• [EXTRACTED RECORDS]
===
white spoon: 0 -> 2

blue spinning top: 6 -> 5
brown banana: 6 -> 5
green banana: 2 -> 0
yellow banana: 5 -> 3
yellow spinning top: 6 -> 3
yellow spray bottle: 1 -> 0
===
• [TASK TO COMPLETE]
The data given above must be transcribed exactly and completely.

• [FINAL ANSWER]
white spoon: 0 -> 2

blue spinning top: 6 -> 5
brown banana: 6 -> 5
green banana: 2 -> 0
yellow banana: 5 -> 3
yellow spinning top: 6 -> 3
yellow spray bottle: 1 -> 0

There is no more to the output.